Activity —
Count the lines below containing "black"; state the number only.

The data —
● ● ● ● ● ● ●

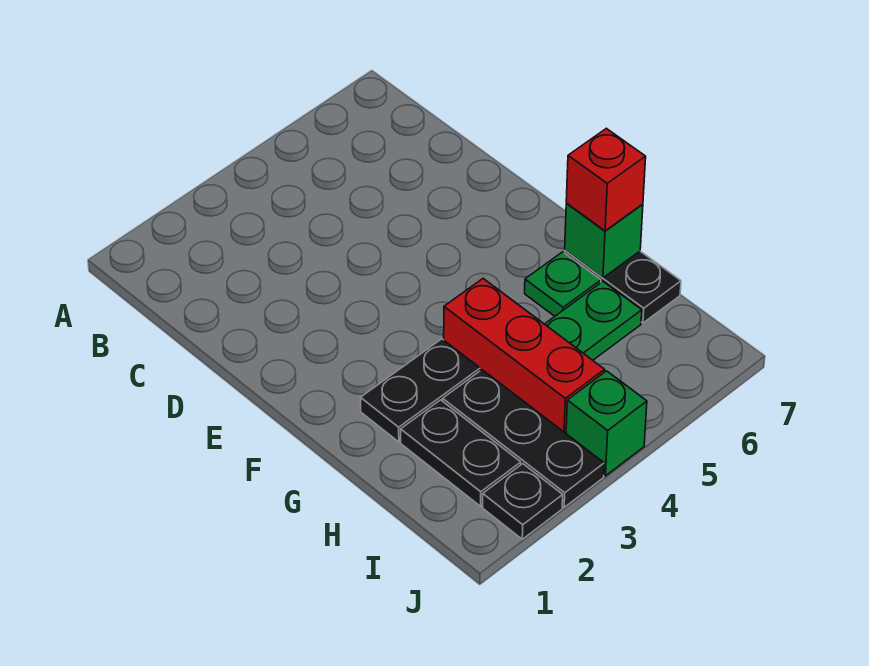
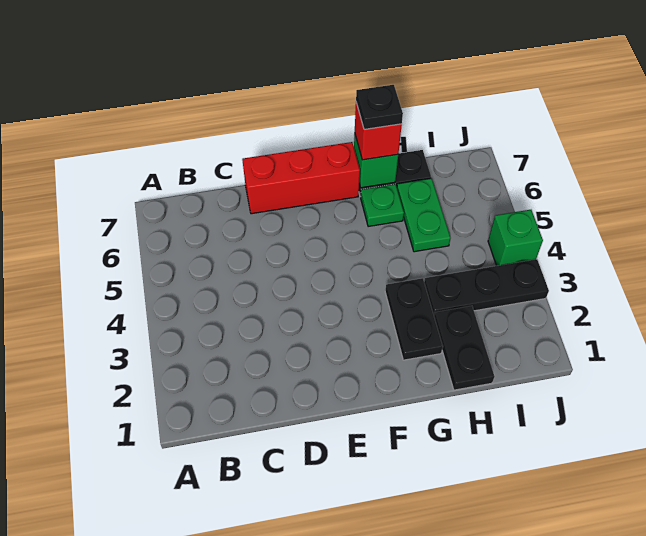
red brick G4:I4 level 1 -> red brick D7:F7 level 1
black plate H2:I2 level 1 -> black plate H1:H2 level 1
black plate J2 level 1 -> black plate G7 level 4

● ● ● ● ● ● ●

Solution —
2